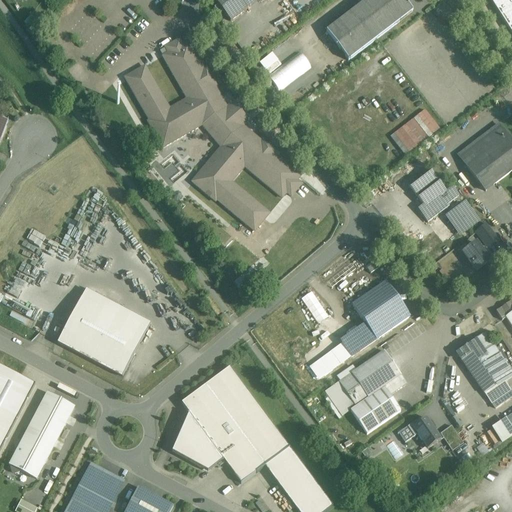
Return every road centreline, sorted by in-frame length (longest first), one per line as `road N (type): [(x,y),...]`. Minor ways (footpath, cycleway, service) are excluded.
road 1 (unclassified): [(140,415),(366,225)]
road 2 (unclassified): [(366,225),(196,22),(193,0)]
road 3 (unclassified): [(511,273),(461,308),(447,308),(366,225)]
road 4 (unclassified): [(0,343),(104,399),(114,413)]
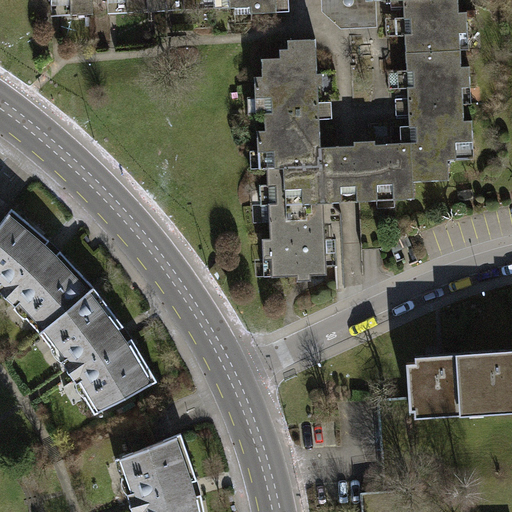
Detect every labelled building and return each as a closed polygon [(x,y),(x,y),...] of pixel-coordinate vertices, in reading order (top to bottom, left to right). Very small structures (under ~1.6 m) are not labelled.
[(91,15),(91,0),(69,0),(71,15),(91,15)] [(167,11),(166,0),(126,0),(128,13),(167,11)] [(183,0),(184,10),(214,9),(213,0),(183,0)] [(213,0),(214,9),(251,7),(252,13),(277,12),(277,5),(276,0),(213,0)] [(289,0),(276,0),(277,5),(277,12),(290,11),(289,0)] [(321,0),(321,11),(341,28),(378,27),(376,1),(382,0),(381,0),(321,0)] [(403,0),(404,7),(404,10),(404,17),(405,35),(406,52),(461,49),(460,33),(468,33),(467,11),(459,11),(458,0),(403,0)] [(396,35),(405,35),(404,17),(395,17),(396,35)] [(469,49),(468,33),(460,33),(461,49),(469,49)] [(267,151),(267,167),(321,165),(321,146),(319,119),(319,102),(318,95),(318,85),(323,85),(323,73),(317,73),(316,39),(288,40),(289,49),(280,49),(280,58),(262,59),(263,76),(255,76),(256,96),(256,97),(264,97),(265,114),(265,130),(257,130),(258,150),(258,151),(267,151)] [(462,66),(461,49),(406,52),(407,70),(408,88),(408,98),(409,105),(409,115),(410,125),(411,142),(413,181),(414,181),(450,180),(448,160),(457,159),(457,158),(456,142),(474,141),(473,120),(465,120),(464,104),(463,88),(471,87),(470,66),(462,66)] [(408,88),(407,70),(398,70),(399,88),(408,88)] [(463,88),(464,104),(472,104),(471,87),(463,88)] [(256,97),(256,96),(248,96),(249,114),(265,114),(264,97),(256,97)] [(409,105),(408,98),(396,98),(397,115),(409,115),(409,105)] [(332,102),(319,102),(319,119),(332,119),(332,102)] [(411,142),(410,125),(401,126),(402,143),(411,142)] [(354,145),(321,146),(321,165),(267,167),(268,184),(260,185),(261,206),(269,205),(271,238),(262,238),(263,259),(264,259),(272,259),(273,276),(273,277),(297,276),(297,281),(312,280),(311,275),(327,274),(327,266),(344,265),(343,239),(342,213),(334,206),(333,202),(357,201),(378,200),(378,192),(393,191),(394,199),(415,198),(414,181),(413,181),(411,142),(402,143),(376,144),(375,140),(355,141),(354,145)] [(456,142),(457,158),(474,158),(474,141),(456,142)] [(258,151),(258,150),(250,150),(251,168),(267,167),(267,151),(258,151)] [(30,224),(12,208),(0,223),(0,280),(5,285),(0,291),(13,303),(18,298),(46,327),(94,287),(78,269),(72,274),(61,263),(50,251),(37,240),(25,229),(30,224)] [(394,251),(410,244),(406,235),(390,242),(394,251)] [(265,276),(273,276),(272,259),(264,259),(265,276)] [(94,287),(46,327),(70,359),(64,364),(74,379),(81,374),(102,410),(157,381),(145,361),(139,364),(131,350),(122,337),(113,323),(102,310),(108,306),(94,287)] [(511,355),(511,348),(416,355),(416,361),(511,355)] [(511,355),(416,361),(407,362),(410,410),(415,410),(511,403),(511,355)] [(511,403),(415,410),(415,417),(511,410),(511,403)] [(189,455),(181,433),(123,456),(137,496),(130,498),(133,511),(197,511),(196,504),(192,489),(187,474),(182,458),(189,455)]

STATED TASK:
Please copy all of the lines above word for word, leaving out the pictures.

RESPONSE TO THE TASK:
Return every road centreline, sorted by in-frame length (longest first), one per line as `road N (type): [(x,y),...]`. Minor ways (footpath, cycleway, service) are excluded.
road 1 (unclassified): [(140,415),(366,225)]
road 2 (unclassified): [(366,225),(196,22),(193,0)]
road 3 (unclassified): [(511,273),(461,308),(447,308),(366,225)]
road 4 (unclassified): [(0,343),(104,399),(114,413)]
Detect every labelled building and return each as a closed polygon [(x,y),(x,y),...] of pixel-coordinate vertices, in reading order (top to bottom, left to right). Very small structures (under ~1.6 m) are not labelled.
[(91,15),(91,0),(69,0),(71,15),(91,15)] [(167,11),(166,0),(126,0),(128,13),(167,11)] [(183,0),(184,10),(214,9),(213,0),(183,0)] [(213,0),(214,9),(251,7),(252,13),(277,12),(277,5),(276,0),(213,0)] [(289,0),(276,0),(277,5),(277,12),(290,11),(289,0)] [(321,0),(321,11),(341,28),(378,27),(376,1),(382,0),(381,0),(321,0)] [(403,0),(404,7),(404,10),(404,17),(405,35),(406,52),(461,49),(460,33),(468,33),(467,11),(459,11),(458,0),(403,0)] [(396,35),(405,35),(404,17),(395,17),(396,35)] [(469,49),(468,33),(460,33),(461,49),(469,49)] [(267,151),(267,167),(321,165),(321,146),(319,119),(319,102),(318,95),(318,85),(323,85),(323,73),(317,73),(316,39),(288,40),(289,49),(280,49),(280,58),(262,59),(263,76),(255,76),(256,96),(256,97),(264,97),(265,114),(265,130),(257,130),(258,150),(258,151),(267,151)] [(462,66),(461,49),(406,52),(407,70),(408,88),(408,98),(409,105),(409,115),(410,125),(411,142),(413,181),(414,181),(450,180),(448,160),(457,159),(457,158),(456,142),(474,141),(473,120),(465,120),(464,104),(463,88),(471,87),(470,66),(462,66)] [(408,88),(407,70),(398,70),(399,88),(408,88)] [(463,88),(464,104),(472,104),(471,87),(463,88)] [(256,97),(256,96),(248,96),(249,114),(265,114),(264,97),(256,97)] [(409,105),(408,98),(396,98),(397,115),(409,115),(409,105)] [(332,102),(319,102),(319,119),(332,119),(332,102)] [(411,142),(410,125),(401,126),(402,143),(411,142)] [(354,145),(321,146),(321,165),(267,167),(268,184),(260,185),(261,206),(269,205),(271,238),(262,238),(263,259),(264,259),(272,259),(273,276),(273,277),(297,276),(297,281),(312,280),(311,275),(327,274),(327,266),(344,265),(343,239),(342,213),(334,206),(333,202),(357,201),(378,200),(378,192),(393,191),(394,199),(415,198),(414,181),(413,181),(411,142),(402,143),(376,144),(375,140),(355,141),(354,145)] [(456,142),(457,158),(474,158),(474,141),(456,142)] [(258,151),(258,150),(250,150),(251,168),(267,167),(267,151),(258,151)] [(30,224),(12,208),(0,223),(0,280),(5,285),(0,291),(13,303),(18,298),(46,327),(94,287),(78,269),(72,274),(61,263),(50,251),(37,240),(25,229),(30,224)] [(394,251),(410,244),(406,235),(390,242),(394,251)] [(265,276),(273,276),(272,259),(264,259),(265,276)] [(94,287),(46,327),(70,359),(64,364),(74,379),(81,374),(102,410),(157,381),(145,361),(139,364),(131,350),(122,337),(113,323),(102,310),(108,306),(94,287)] [(511,355),(511,348),(416,355),(416,361),(511,355)] [(511,355),(416,361),(407,362),(410,410),(415,410),(511,403),(511,355)] [(511,403),(415,410),(415,417),(511,410),(511,403)] [(189,455),(181,433),(123,456),(137,496),(130,498),(133,511),(197,511),(196,504),(192,489),(187,474),(182,458),(189,455)]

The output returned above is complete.